EXCERPTED DATA ->
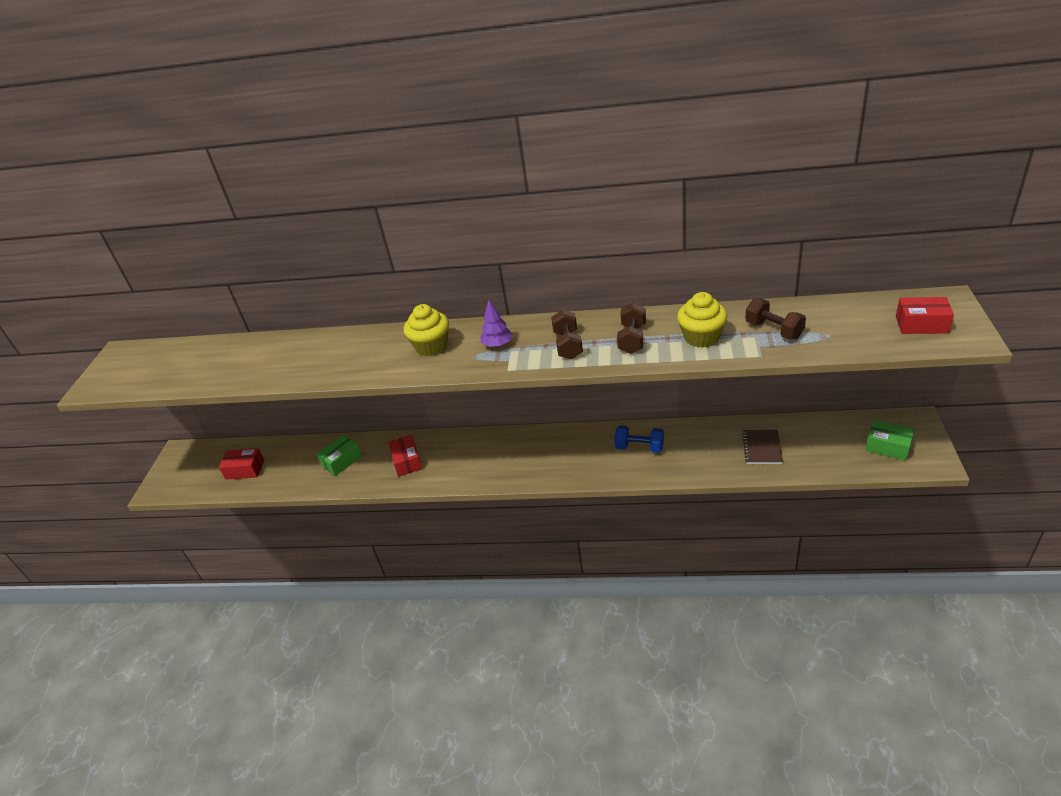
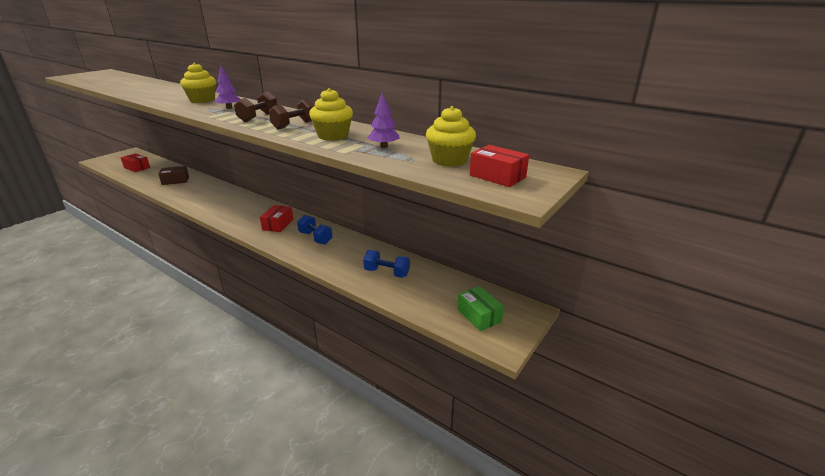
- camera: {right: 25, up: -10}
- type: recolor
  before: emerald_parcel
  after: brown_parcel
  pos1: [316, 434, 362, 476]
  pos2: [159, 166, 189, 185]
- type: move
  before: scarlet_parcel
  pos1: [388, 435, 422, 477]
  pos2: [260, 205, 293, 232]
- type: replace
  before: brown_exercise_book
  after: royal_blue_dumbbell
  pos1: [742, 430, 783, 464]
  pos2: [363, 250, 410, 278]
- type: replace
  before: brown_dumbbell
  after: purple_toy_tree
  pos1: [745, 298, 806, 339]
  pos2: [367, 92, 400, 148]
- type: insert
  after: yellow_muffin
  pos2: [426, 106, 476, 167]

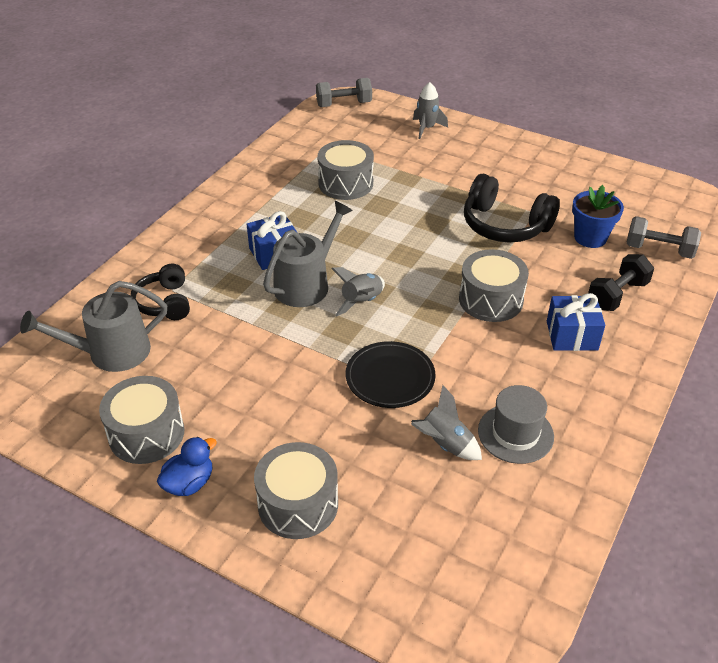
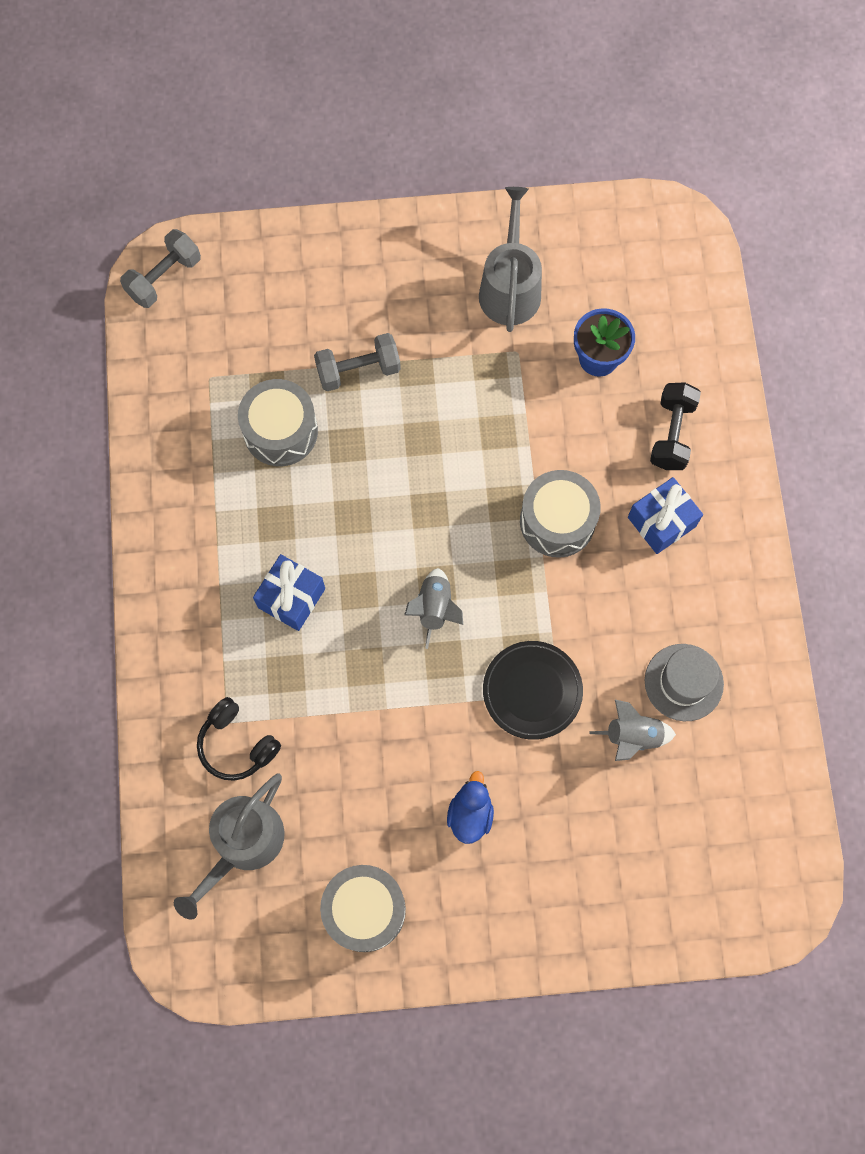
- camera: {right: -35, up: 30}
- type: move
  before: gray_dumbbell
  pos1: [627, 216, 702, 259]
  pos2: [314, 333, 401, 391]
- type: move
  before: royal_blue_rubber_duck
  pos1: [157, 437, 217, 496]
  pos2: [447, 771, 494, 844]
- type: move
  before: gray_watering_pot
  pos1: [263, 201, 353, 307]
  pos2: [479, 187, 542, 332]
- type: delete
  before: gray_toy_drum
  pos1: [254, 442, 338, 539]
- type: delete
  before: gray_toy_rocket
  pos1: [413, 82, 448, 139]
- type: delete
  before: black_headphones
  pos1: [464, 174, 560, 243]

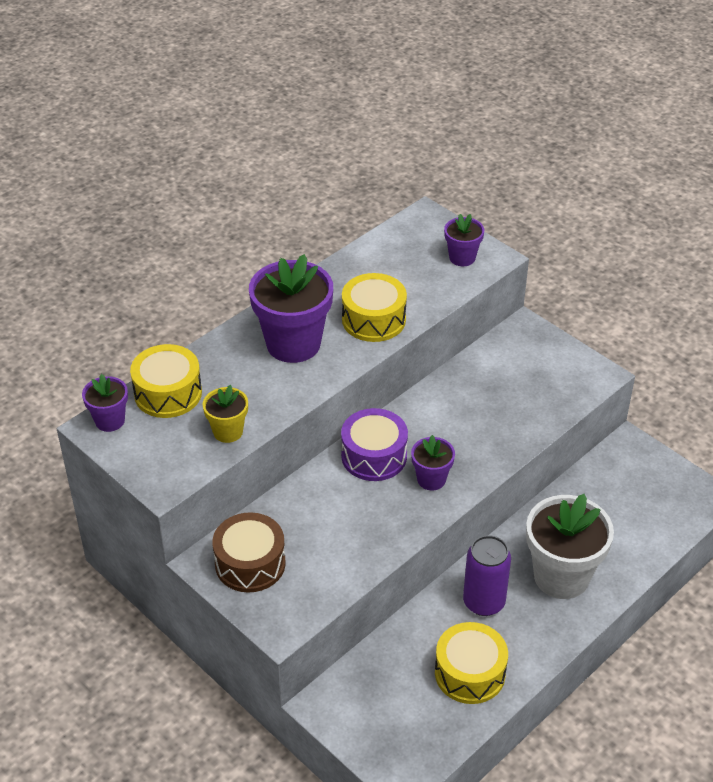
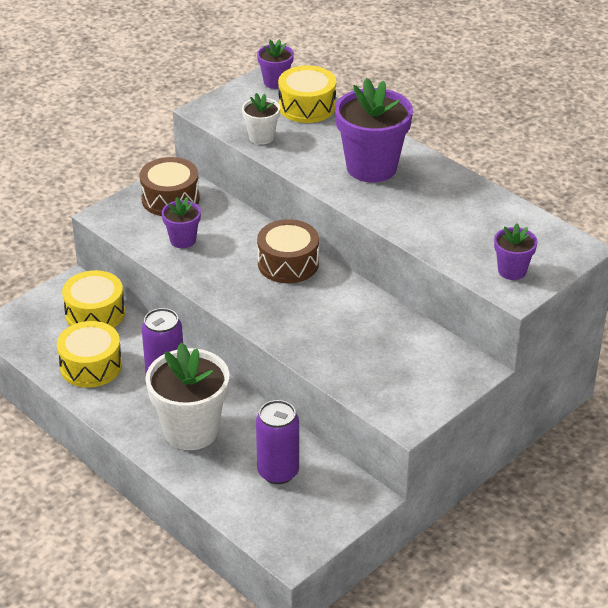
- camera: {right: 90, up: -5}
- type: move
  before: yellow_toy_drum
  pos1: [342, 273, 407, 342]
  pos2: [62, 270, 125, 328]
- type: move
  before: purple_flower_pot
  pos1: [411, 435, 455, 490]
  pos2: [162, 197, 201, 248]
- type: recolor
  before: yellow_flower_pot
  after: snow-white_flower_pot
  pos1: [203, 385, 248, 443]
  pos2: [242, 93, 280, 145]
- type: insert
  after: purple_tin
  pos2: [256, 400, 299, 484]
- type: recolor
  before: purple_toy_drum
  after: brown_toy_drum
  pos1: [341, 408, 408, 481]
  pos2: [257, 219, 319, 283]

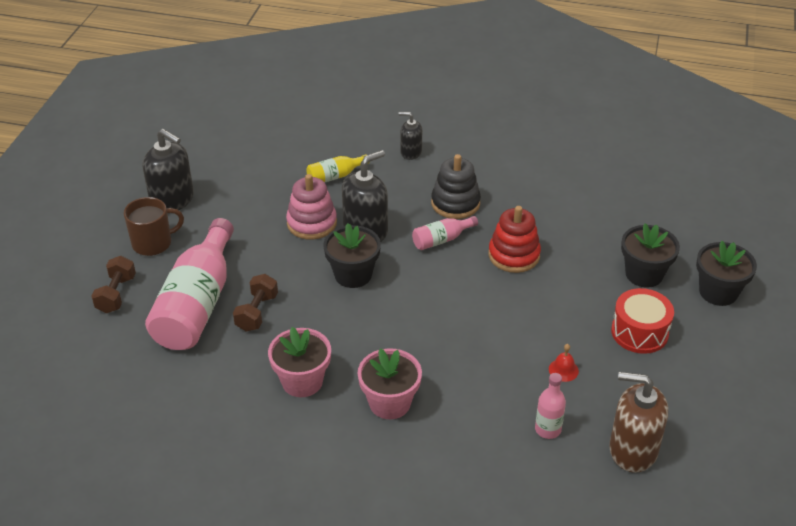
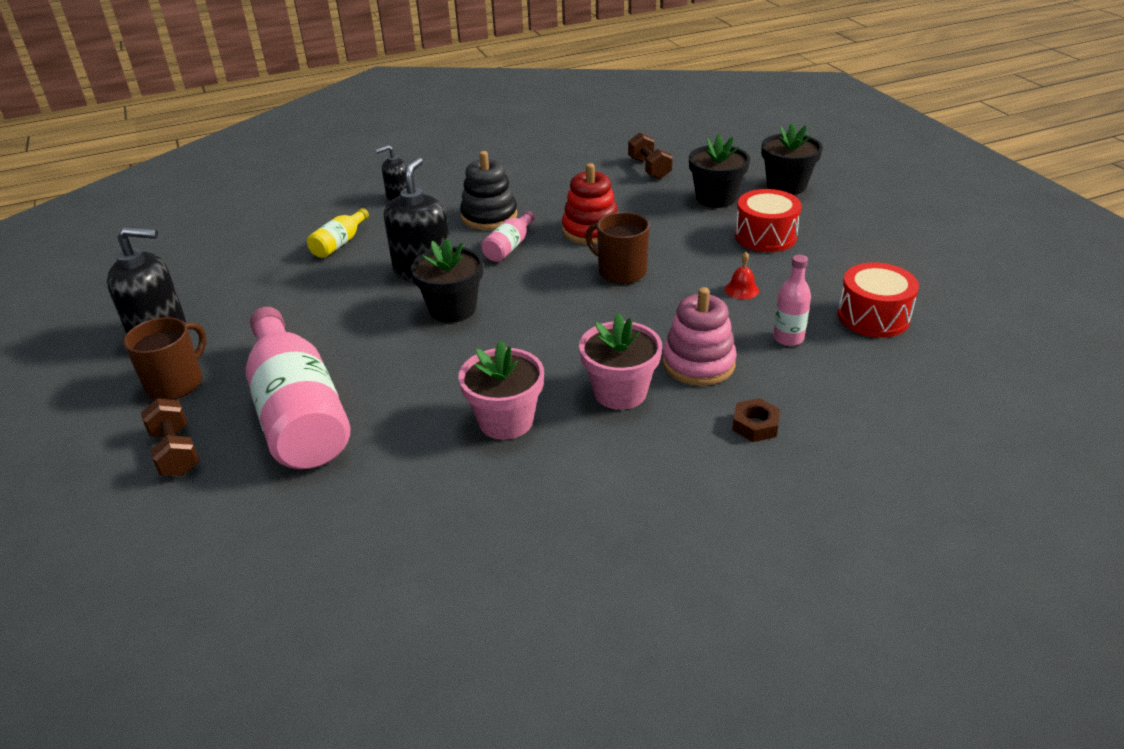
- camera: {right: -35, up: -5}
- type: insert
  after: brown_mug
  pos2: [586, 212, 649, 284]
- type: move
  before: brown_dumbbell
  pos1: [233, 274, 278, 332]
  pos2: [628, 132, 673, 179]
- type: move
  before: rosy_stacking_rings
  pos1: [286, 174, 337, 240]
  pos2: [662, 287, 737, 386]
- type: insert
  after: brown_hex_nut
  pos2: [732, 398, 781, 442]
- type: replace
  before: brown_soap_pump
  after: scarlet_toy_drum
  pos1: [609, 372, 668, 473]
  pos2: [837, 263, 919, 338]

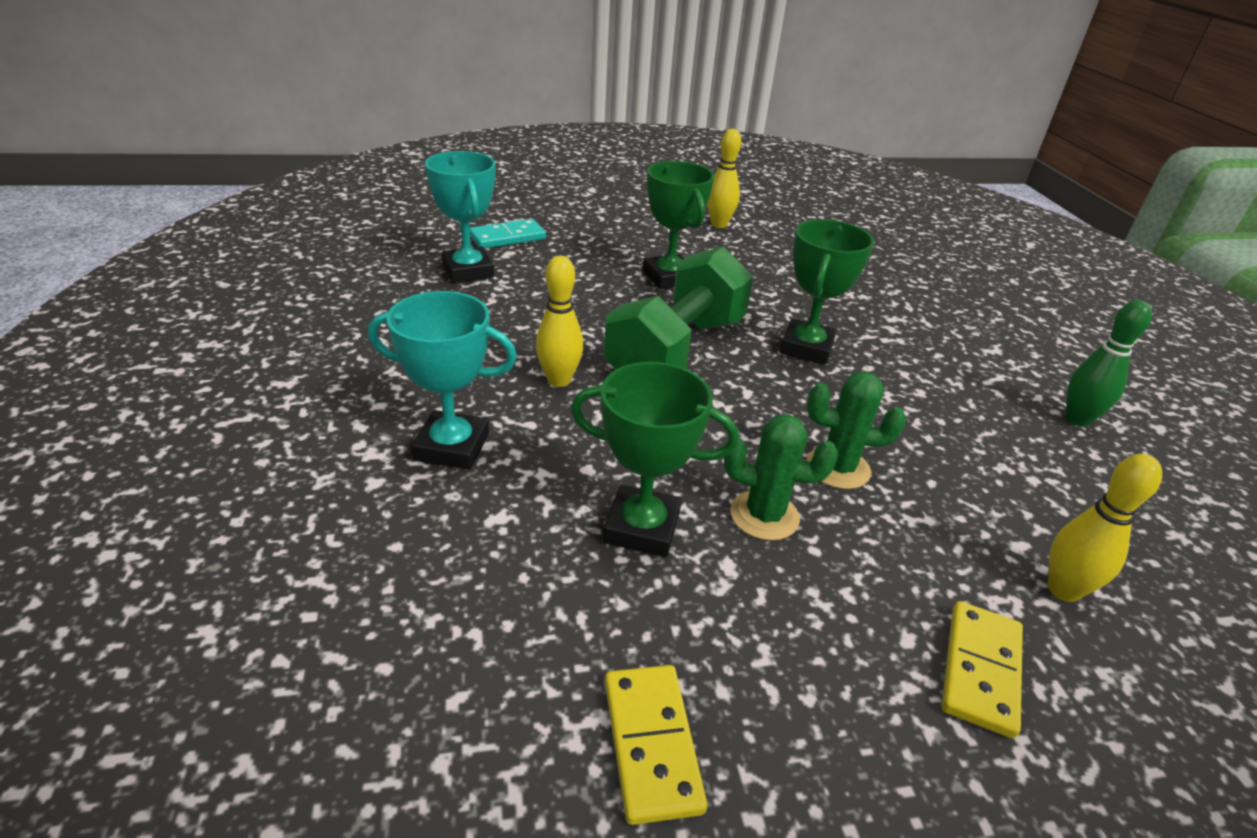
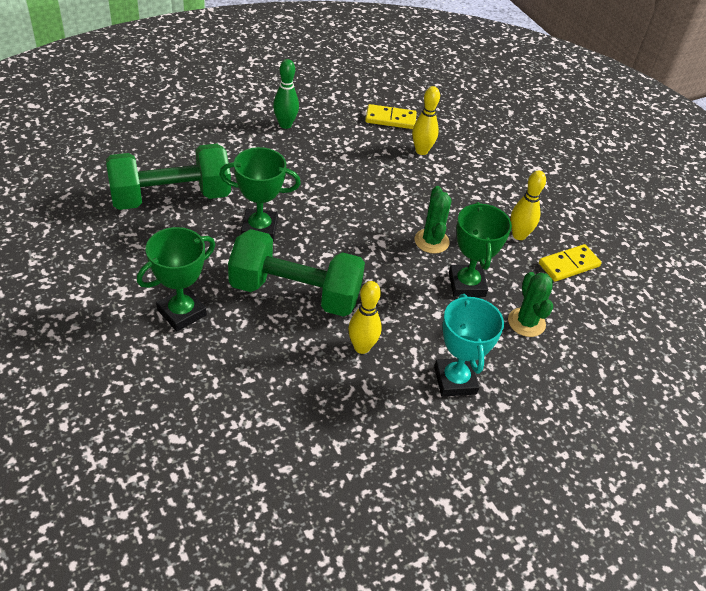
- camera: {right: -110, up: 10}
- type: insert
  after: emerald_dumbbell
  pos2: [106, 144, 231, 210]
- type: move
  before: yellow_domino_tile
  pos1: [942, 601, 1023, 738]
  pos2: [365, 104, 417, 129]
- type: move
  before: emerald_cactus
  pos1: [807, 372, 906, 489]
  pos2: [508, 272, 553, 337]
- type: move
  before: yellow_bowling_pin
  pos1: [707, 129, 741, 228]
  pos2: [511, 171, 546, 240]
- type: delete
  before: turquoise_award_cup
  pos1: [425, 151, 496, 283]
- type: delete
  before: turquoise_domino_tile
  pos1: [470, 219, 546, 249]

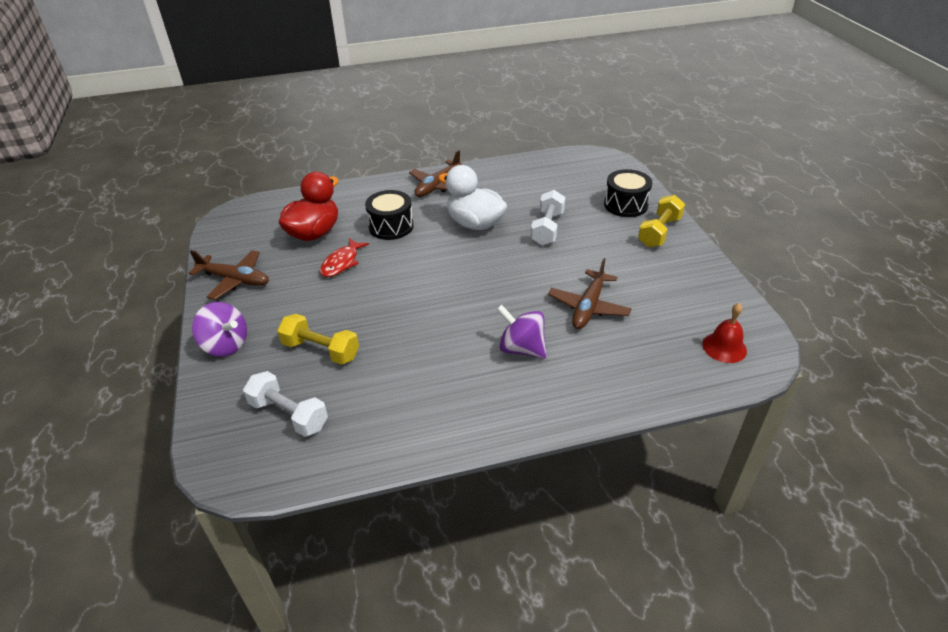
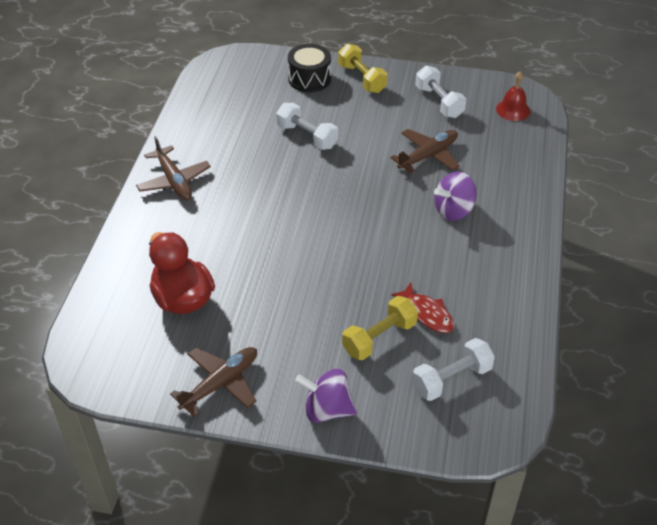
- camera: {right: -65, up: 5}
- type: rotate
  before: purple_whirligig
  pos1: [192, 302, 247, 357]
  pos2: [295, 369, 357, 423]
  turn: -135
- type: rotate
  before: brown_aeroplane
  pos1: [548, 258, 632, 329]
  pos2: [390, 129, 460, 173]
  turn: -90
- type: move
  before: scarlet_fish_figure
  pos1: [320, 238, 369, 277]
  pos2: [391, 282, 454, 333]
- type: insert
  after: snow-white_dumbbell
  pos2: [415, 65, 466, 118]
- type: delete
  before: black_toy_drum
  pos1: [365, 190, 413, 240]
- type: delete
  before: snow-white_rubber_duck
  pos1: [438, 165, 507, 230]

EXERCISE DIRECTIONS -> What you return must match the material above exactly, apart from its pictures.

TASK RESULT ->
- camera: {right: 25, up: -10}
- type: recolor
  before: emerald_parcel
  after: brown_parcel
  pos1: [316, 434, 362, 476]
  pos2: [159, 166, 189, 185]
- type: move
  before: scarlet_parcel
  pos1: [388, 435, 422, 477]
  pos2: [260, 205, 293, 232]
- type: replace
  before: brown_exercise_book
  after: royal_blue_dumbbell
  pos1: [742, 430, 783, 464]
  pos2: [363, 250, 410, 278]
- type: replace
  before: brown_dumbbell
  after: purple_toy_tree
  pos1: [745, 298, 806, 339]
  pos2: [367, 92, 400, 148]
- type: insert
  after: yellow_muffin
  pos2: [426, 106, 476, 167]

- camera: {right: -35, up: 30}
- type: move
  before: gray_dumbbell
  pos1: [627, 216, 702, 259]
  pos2: [314, 333, 401, 391]
- type: move
  before: royal_blue_rubber_duck
  pos1: [157, 437, 217, 496]
  pos2: [447, 771, 494, 844]
- type: move
  before: gray_watering_pot
  pos1: [263, 201, 353, 307]
  pos2: [479, 187, 542, 332]
- type: delete
  before: gray_toy_drum
  pos1: [254, 442, 338, 539]
- type: delete
  before: gray_toy_rocket
  pos1: [413, 82, 448, 139]
- type: delete
  before: black_headphones
  pos1: [464, 174, 560, 243]

- camera: {right: 90, up: -5}
- type: move
  before: yellow_toy_drum
  pos1: [342, 273, 407, 342]
  pos2: [62, 270, 125, 328]
- type: move
  before: purple_flower_pot
  pos1: [411, 435, 455, 490]
  pos2: [162, 197, 201, 248]
- type: recolor
  before: yellow_flower_pot
  after: snow-white_flower_pot
  pos1: [203, 385, 248, 443]
  pos2: [242, 93, 280, 145]
- type: insert
  after: purple_tin
  pos2: [256, 400, 299, 484]
- type: recolor
  before: purple_toy_drum
  after: brown_toy_drum
  pos1: [341, 408, 408, 481]
  pos2: [257, 219, 319, 283]

- camera: {right: -35, up: -5}
- type: insert
  after: brown_mug
  pos2: [586, 212, 649, 284]
- type: move
  before: brown_dumbbell
  pos1: [233, 274, 278, 332]
  pos2: [628, 132, 673, 179]
- type: move
  before: rosy_stacking_rings
  pos1: [286, 174, 337, 240]
  pos2: [662, 287, 737, 386]
- type: insert
  after: brown_hex_nut
  pos2: [732, 398, 781, 442]
- type: replace
  before: brown_soap_pump
  after: scarlet_toy_drum
  pos1: [609, 372, 668, 473]
  pos2: [837, 263, 919, 338]

- camera: {right: -110, up: 10}
- type: insert
  after: emerald_dumbbell
  pos2: [106, 144, 231, 210]
- type: move
  before: yellow_domino_tile
  pos1: [942, 601, 1023, 738]
  pos2: [365, 104, 417, 129]
- type: move
  before: emerald_cactus
  pos1: [807, 372, 906, 489]
  pos2: [508, 272, 553, 337]
- type: move
  before: yellow_bowling_pin
  pos1: [707, 129, 741, 228]
  pos2: [511, 171, 546, 240]
- type: delete
  before: turquoise_award_cup
  pos1: [425, 151, 496, 283]
- type: delete
  before: turquoise_domino_tile
  pos1: [470, 219, 546, 249]

- camera: {right: -65, up: 5}
- type: rotate
  before: purple_whirligig
  pos1: [192, 302, 247, 357]
  pos2: [295, 369, 357, 423]
  turn: -135
- type: rotate
  before: brown_aeroplane
  pos1: [548, 258, 632, 329]
  pos2: [390, 129, 460, 173]
  turn: -90
- type: move
  before: scarlet_fish_figure
  pos1: [320, 238, 369, 277]
  pos2: [391, 282, 454, 333]
- type: insert
  after: snow-white_dumbbell
  pos2: [415, 65, 466, 118]
- type: delete
  before: black_toy_drum
  pos1: [365, 190, 413, 240]
- type: delete
  before: snow-white_rubber_duck
  pos1: [438, 165, 507, 230]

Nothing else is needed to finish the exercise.